══ Data for analysis

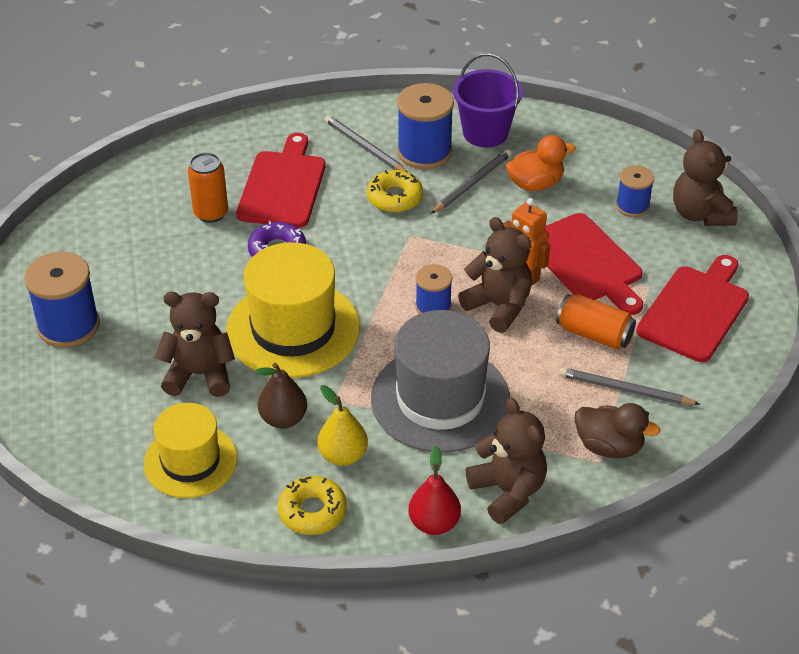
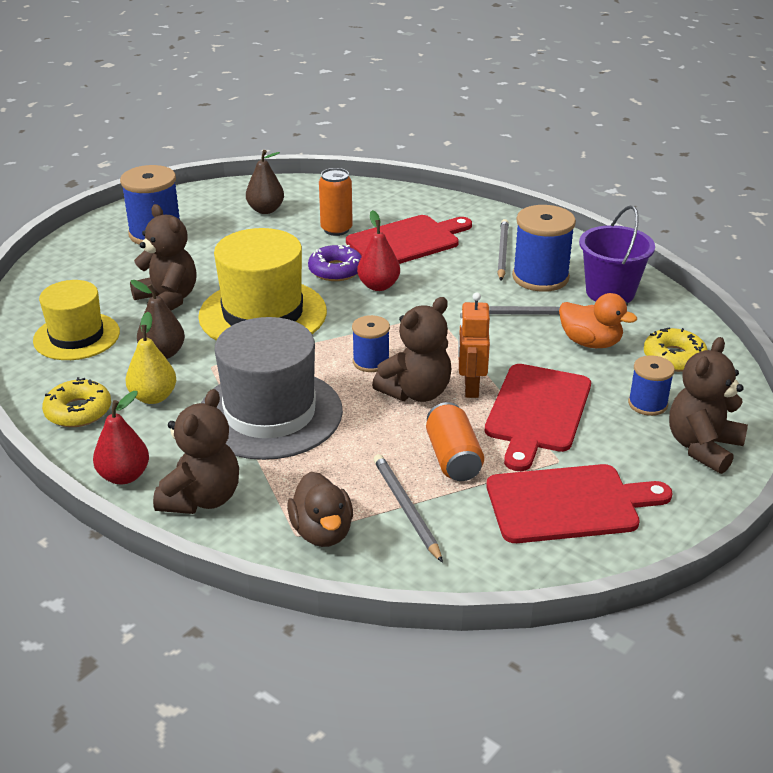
camera: 50 degrees right, 10 degrees down
(119, 235) = (265, 210): none -> brown pear
(331, 241) = (378, 286): none -> red pear
(395, 197) = (468, 289): yellow donut -> yellow donut (674, 357)
(498, 306) = (416, 392): brown teddy bear -> brown teddy bear turned 45 degrees clockwise

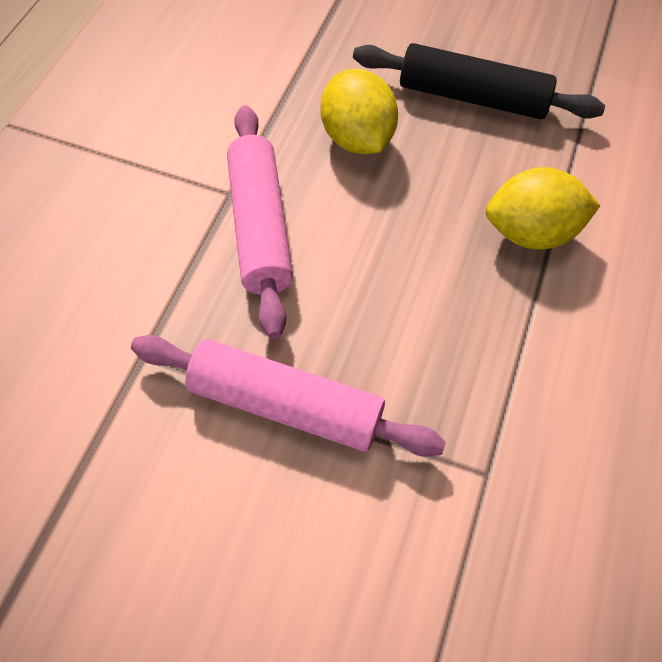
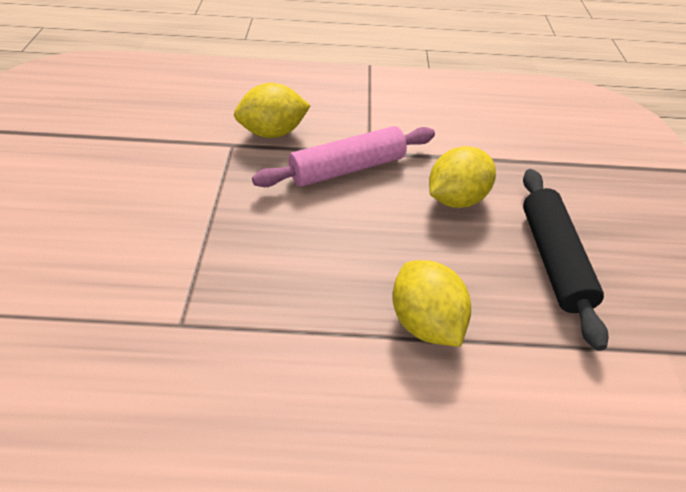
camera: 75 degrees right, 10 degrees down
(137, 295) = (273, 132): none -> yellow lemon
(284, 407) = (212, 207): pink rolling pin -> none

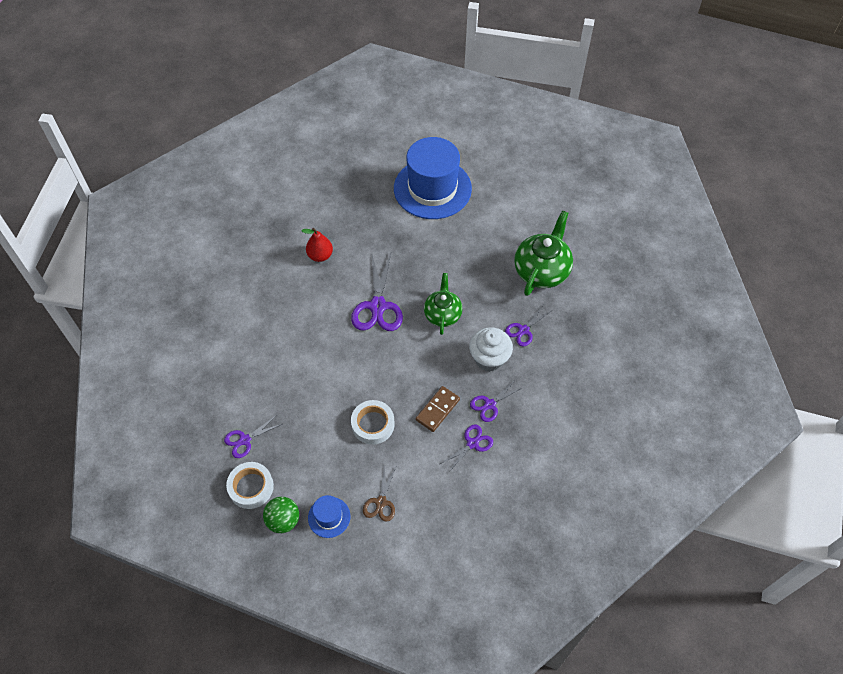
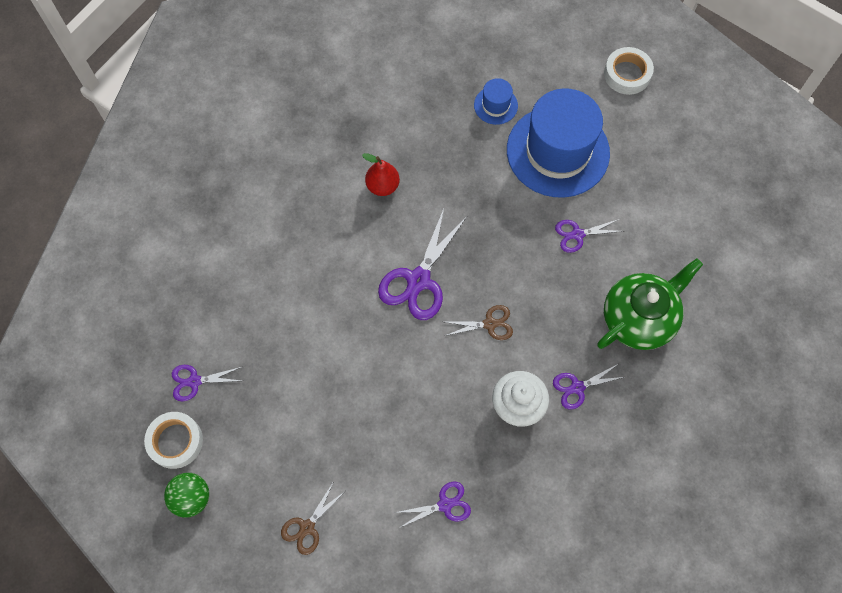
camera: 25 degrees right, 10 degrees up
(329, 517) = (242, 517): blue hat -> blue hat (495, 105)
(373, 424) = (343, 427): white tape -> white tape (627, 74)
(437, 410) = (425, 443): brown domino -> none
(442, 314) = (490, 324): green teapot -> brown scissors
(490, 404) = (489, 465): purple scissors -> purple scissors (577, 234)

════

_Your objective:_
Note every line of the records that holds the word "yellow", and copy it.

_Task solution:_
(395, 197) = (468, 289): yellow donut -> yellow donut (674, 357)
(137, 295) = (273, 132): none -> yellow lemon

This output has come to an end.